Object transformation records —
==============================
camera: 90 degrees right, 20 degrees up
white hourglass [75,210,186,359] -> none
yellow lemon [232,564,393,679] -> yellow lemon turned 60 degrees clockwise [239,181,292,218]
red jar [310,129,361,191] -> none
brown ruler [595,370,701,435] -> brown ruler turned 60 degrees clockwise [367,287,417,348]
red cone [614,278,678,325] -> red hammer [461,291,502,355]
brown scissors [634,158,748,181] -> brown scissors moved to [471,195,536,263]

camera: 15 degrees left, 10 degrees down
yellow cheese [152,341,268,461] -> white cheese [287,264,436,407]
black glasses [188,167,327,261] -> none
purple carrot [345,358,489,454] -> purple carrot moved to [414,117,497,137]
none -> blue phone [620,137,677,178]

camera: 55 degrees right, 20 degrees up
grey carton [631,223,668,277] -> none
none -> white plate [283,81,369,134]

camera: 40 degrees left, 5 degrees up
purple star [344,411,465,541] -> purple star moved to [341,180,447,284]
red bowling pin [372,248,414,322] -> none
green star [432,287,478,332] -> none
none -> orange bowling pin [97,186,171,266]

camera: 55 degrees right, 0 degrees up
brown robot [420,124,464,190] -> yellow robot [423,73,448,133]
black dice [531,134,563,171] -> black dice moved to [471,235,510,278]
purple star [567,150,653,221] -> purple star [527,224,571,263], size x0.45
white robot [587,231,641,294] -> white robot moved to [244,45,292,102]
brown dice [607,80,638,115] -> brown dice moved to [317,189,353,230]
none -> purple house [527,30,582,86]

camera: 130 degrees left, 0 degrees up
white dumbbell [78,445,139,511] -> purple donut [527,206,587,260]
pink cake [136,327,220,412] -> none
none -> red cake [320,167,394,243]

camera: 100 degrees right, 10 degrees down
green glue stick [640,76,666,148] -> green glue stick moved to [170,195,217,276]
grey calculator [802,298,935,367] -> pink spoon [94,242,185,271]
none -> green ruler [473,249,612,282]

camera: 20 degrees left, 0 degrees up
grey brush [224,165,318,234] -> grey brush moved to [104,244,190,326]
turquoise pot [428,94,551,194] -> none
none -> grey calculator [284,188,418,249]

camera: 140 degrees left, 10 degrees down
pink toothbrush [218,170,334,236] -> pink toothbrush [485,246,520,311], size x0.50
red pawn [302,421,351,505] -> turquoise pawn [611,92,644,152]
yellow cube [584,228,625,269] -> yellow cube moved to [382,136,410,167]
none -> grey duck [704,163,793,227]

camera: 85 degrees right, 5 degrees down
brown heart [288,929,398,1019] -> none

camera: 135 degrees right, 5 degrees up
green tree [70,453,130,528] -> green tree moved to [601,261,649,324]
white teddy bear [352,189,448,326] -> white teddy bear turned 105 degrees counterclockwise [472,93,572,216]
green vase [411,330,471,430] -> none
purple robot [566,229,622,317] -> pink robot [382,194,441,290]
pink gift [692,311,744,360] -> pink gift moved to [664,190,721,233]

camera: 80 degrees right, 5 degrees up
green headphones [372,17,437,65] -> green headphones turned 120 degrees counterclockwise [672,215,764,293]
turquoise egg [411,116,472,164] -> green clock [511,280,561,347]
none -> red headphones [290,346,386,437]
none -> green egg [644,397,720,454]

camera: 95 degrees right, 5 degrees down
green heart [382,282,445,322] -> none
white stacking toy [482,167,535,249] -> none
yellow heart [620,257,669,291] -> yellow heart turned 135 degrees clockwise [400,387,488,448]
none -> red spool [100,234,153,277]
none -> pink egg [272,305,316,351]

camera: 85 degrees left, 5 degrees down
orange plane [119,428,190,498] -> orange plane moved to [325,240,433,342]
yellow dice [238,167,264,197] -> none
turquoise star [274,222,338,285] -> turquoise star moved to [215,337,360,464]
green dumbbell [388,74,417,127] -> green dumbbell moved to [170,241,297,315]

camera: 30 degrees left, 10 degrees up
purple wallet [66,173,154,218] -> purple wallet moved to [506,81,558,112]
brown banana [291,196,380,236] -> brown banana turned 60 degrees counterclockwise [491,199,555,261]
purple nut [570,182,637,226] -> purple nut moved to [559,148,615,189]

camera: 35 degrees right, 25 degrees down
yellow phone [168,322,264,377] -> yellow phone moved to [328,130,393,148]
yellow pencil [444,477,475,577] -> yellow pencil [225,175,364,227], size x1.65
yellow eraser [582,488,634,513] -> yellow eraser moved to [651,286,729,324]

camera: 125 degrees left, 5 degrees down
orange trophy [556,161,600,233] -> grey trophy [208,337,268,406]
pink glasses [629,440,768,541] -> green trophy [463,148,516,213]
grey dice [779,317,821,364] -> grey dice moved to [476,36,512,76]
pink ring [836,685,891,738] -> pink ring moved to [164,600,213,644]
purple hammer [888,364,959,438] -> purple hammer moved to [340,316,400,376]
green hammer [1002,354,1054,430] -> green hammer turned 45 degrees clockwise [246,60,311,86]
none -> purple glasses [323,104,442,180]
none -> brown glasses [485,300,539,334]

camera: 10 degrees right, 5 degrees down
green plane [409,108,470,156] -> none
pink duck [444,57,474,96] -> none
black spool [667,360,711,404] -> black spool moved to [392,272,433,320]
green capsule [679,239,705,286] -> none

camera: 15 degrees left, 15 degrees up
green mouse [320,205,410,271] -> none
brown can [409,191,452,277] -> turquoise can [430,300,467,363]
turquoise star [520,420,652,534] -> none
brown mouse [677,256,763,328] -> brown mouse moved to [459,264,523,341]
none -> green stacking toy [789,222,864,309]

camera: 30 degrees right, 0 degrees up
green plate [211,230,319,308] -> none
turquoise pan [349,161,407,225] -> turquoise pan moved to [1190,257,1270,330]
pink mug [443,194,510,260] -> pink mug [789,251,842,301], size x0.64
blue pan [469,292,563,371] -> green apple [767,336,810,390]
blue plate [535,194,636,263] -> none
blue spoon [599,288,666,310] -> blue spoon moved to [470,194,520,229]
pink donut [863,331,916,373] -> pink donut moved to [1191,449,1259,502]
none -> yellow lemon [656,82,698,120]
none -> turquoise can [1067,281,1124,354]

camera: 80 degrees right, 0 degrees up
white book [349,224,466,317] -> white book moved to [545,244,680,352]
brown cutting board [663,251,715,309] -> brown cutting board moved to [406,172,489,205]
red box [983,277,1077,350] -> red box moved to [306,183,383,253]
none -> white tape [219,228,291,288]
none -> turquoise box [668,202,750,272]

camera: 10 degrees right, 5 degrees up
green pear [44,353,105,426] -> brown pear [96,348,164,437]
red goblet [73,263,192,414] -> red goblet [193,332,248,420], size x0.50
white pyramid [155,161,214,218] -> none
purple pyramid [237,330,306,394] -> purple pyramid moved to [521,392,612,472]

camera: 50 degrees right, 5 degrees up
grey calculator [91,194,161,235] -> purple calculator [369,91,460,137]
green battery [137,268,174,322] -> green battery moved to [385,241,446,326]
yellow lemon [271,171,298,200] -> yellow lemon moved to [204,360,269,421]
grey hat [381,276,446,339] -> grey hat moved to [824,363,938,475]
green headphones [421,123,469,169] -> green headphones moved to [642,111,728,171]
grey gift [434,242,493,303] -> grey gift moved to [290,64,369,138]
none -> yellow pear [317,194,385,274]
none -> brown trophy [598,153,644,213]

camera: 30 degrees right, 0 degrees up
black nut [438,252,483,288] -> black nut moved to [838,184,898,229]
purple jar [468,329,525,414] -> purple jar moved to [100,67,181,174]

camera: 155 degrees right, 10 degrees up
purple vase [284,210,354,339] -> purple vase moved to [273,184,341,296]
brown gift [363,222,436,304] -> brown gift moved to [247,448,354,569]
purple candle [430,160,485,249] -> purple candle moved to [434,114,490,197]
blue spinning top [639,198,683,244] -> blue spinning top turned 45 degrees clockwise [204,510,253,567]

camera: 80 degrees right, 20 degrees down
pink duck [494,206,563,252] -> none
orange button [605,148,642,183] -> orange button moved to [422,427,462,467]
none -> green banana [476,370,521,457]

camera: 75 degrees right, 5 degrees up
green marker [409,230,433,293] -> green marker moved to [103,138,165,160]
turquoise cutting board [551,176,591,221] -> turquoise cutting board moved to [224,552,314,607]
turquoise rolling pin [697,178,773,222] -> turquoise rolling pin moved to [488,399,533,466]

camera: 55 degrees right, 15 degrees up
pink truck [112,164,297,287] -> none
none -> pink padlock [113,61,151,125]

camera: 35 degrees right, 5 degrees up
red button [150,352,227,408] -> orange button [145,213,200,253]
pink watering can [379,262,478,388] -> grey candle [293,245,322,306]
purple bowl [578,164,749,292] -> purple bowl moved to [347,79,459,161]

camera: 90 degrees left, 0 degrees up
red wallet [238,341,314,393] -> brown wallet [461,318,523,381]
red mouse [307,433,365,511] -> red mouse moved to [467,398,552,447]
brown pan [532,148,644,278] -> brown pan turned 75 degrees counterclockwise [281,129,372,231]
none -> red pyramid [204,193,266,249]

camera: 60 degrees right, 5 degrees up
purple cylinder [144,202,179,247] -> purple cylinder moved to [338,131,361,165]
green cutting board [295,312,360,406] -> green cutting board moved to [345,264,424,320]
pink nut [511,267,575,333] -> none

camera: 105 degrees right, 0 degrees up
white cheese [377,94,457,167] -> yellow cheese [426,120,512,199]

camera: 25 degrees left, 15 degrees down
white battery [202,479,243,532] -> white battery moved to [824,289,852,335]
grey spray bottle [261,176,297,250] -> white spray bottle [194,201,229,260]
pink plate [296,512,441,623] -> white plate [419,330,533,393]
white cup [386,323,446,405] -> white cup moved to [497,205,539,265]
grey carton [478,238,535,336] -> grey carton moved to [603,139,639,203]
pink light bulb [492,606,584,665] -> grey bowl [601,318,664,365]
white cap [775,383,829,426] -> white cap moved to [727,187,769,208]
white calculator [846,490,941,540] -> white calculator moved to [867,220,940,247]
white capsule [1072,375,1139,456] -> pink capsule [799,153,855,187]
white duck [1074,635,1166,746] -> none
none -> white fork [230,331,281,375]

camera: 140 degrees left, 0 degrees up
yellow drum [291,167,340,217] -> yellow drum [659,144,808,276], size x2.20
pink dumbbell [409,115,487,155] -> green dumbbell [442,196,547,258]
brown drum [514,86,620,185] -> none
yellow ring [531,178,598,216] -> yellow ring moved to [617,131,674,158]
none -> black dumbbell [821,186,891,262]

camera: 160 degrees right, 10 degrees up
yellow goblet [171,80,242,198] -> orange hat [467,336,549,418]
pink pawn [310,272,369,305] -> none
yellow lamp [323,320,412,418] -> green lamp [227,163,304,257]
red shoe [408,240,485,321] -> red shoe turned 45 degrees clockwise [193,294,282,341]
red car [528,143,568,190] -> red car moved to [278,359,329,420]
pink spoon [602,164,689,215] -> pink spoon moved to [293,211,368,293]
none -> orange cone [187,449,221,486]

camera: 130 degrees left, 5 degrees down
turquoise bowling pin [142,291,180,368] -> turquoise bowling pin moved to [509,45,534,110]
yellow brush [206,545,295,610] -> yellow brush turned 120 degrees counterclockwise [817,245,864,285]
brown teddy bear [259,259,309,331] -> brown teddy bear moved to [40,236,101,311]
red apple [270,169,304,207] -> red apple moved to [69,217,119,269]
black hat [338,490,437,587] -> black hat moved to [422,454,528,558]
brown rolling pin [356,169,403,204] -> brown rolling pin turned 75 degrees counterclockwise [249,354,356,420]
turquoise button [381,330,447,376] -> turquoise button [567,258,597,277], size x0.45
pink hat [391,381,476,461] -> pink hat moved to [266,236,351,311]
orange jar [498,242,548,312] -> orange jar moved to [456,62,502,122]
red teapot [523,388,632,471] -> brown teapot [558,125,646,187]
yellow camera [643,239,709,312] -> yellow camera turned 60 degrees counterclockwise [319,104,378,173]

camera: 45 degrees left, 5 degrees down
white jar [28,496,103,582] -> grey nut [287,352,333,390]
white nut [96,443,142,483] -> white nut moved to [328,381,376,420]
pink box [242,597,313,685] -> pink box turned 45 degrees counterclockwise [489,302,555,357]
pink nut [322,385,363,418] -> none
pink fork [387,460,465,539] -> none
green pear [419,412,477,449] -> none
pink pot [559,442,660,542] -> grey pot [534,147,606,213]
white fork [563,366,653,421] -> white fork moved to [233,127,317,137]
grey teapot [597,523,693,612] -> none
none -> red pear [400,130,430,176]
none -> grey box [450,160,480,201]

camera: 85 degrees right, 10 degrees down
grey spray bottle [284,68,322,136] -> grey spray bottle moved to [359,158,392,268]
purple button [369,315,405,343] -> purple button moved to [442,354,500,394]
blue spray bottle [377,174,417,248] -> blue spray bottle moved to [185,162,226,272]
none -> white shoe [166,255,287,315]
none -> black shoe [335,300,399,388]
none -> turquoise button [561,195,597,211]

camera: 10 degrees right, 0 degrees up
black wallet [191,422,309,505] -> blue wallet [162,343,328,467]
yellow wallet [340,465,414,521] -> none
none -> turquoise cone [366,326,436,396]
==============================
PROBLEM —
From the records above, pull out every line containing the word "plate".

REPLY TO THE TASK —
none -> white plate [283,81,369,134]
green plate [211,230,319,308] -> none
blue plate [535,194,636,263] -> none
pink plate [296,512,441,623] -> white plate [419,330,533,393]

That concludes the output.